** Try it **
Every picture should be left out, but the lines below must be repeated exactly.

** Material for this exercise **
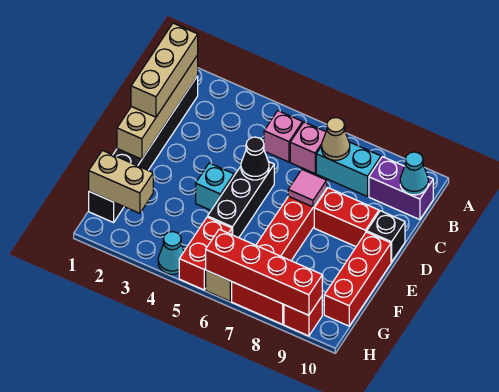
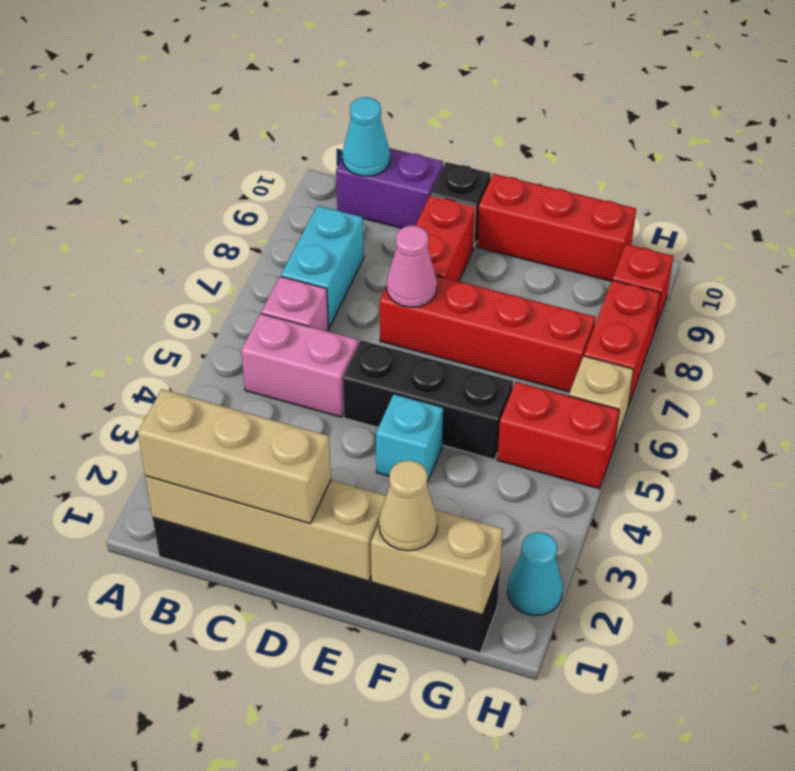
pink brick B5 level 1 -> pink brick B5:C5 level 1
tan cone B7 level 2 -> tan cone F1 level 3
purple brick B9:B10 level 1 -> purple brick B10:C10 level 1
black cone D5 level 2 -> none
pink tile D7 level 2 -> pink cone D7 level 2
tan brick G1:G2 level 2 -> tan brick F1:G1 level 2
cyan cone H4 level 1 -> cyan cone H2 level 1
red brick H6:H9 level 2 -> none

** Exercise response **
pink brick B5 level 1 -> pink brick B5:C5 level 1
tan cone B7 level 2 -> tan cone F1 level 3
purple brick B9:B10 level 1 -> purple brick B10:C10 level 1
black cone D5 level 2 -> none
pink tile D7 level 2 -> pink cone D7 level 2
tan brick G1:G2 level 2 -> tan brick F1:G1 level 2
cyan cone H4 level 1 -> cyan cone H2 level 1
red brick H6:H9 level 2 -> none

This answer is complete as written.